Can you reproduce each line of the items below verbatim, leaving out the pictures?

----------------------------------------

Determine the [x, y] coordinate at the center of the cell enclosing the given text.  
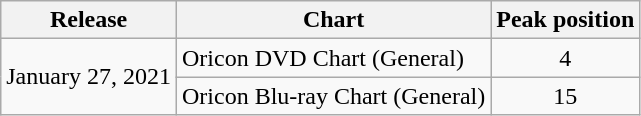
Chart [333, 20]
Release [89, 20]
15 [566, 96]
January 27, 2021 [89, 77]
Oricon Blu-ray Chart (General) [333, 96]
Oricon DVD Chart (General) [333, 58]
Peak position [566, 20]
4 [566, 58]
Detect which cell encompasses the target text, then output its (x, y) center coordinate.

----------------------------------------

### [OUTPUT FOR THIS TASK]
Determine the [x, y] coordinate at the center of the cell enclosing the given text.  
Chart [333, 20]
Release [89, 20]
15 [566, 96]
January 27, 2021 [89, 77]
Oricon Blu-ray Chart (General) [333, 96]
Oricon DVD Chart (General) [333, 58]
Peak position [566, 20]
4 [566, 58]
Detect which cell encompasses the target text, then output its (x, y) center coordinate.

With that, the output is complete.